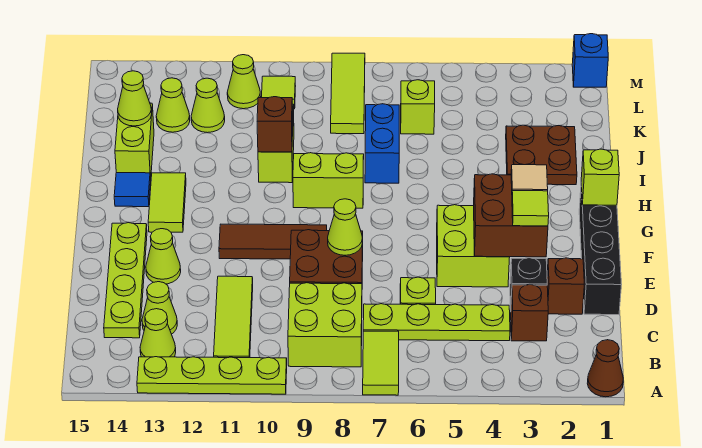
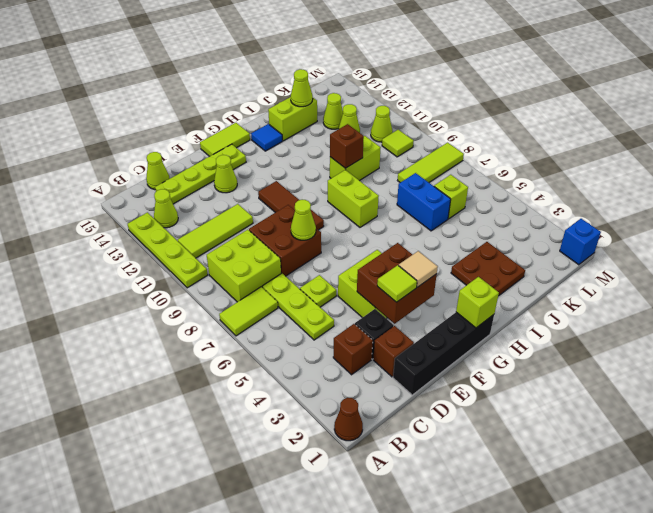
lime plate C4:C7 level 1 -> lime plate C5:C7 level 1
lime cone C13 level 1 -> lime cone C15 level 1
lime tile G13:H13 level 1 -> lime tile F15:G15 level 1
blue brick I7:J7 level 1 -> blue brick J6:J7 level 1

------------

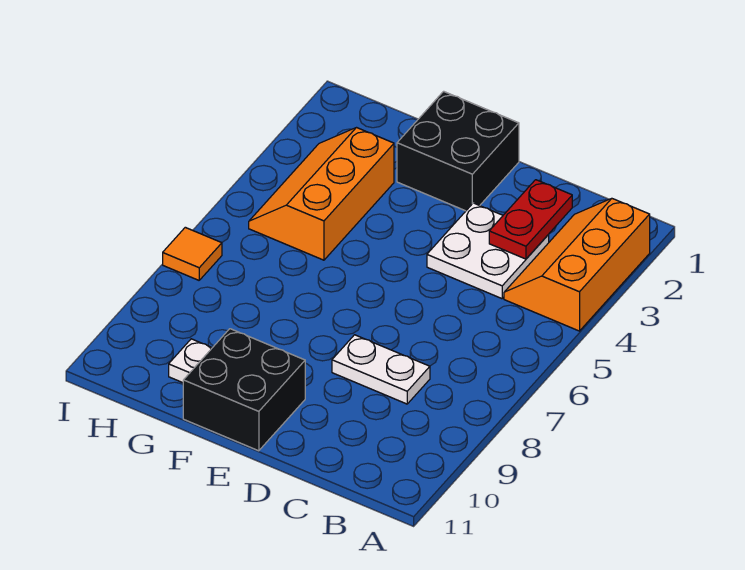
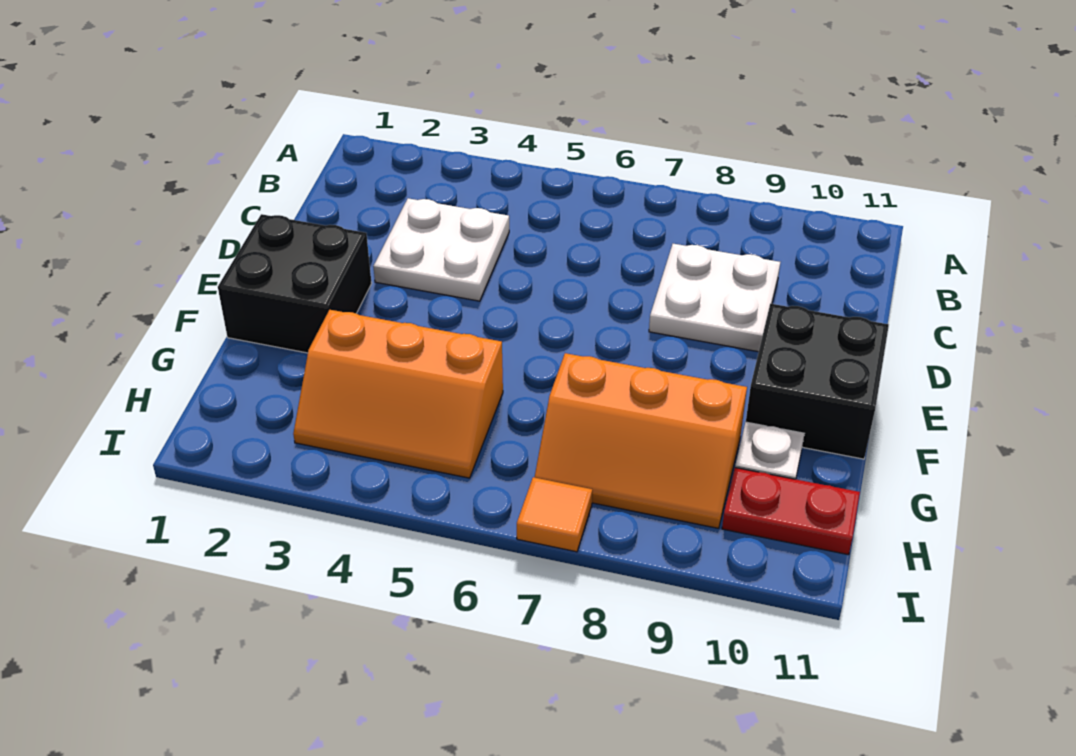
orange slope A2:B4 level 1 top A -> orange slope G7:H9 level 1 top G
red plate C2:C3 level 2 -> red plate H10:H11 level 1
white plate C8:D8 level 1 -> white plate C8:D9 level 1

------------

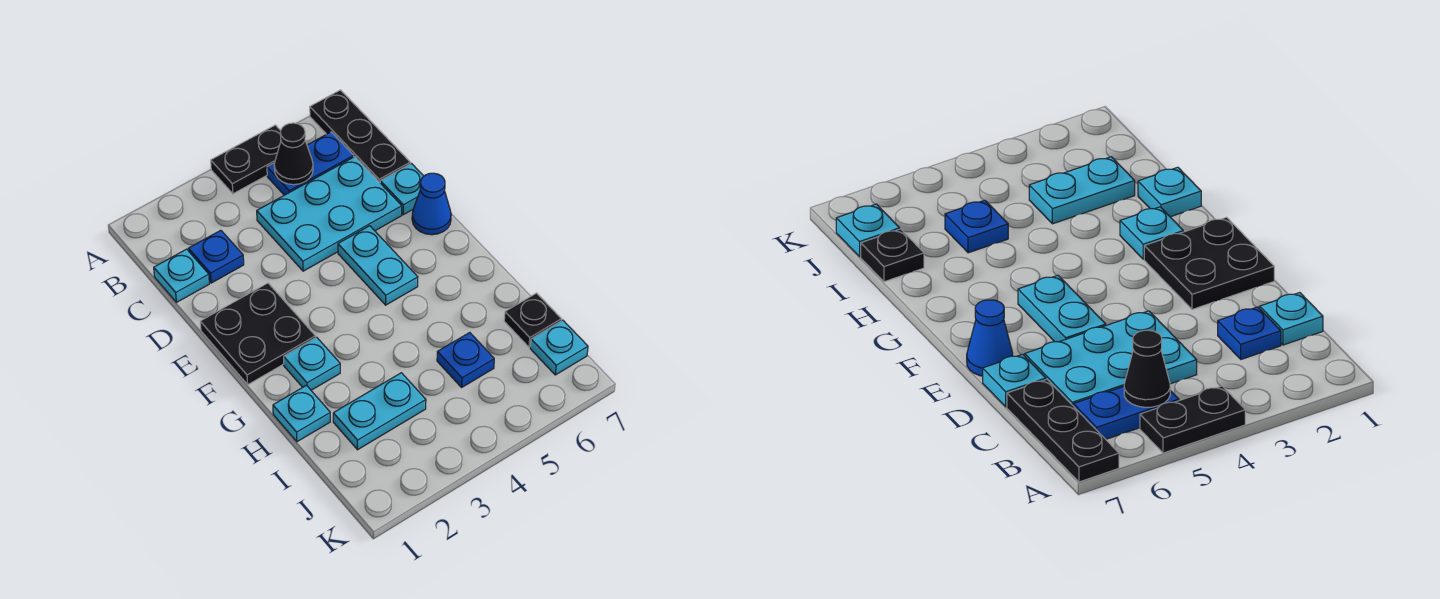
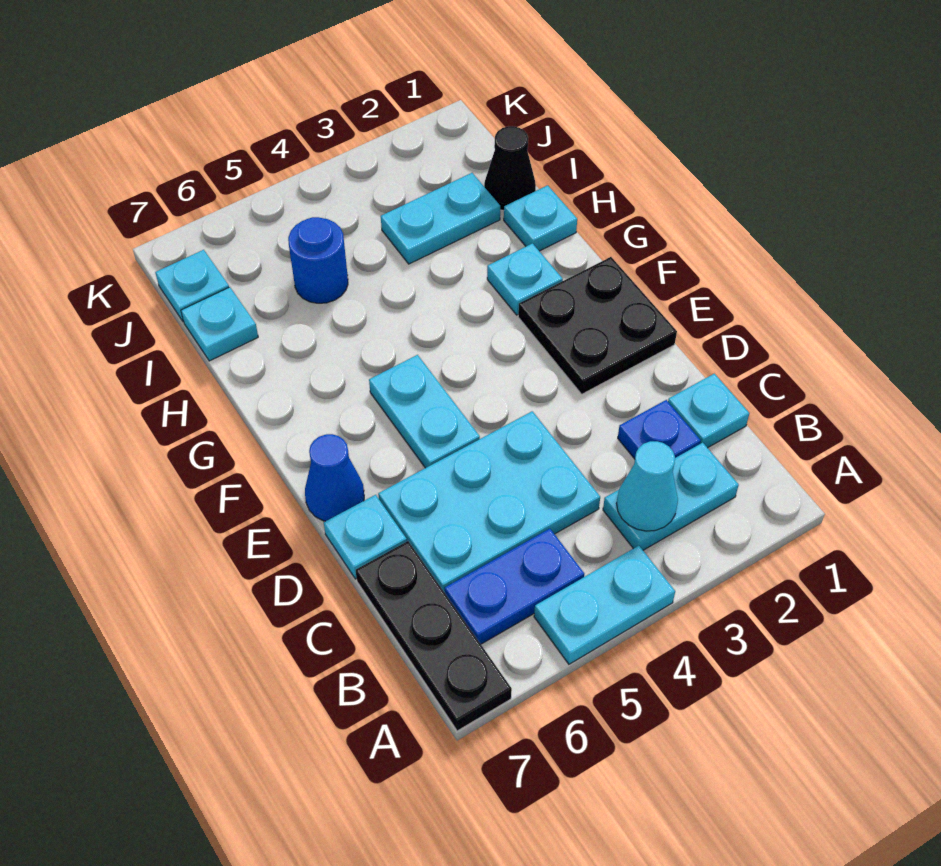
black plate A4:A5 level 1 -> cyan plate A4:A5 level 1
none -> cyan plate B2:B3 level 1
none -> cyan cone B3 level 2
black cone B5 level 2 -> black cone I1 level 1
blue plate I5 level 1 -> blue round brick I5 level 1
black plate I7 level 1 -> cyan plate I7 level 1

------------

(Brief): In the data above, find the line that contains "none -> cyan plate B2:B3 level 1" and the line that contains "black plate I7". Repeat exactly those lines and every line between them, and only those.

(Response):
none -> cyan plate B2:B3 level 1
none -> cyan cone B3 level 2
black cone B5 level 2 -> black cone I1 level 1
blue plate I5 level 1 -> blue round brick I5 level 1
black plate I7 level 1 -> cyan plate I7 level 1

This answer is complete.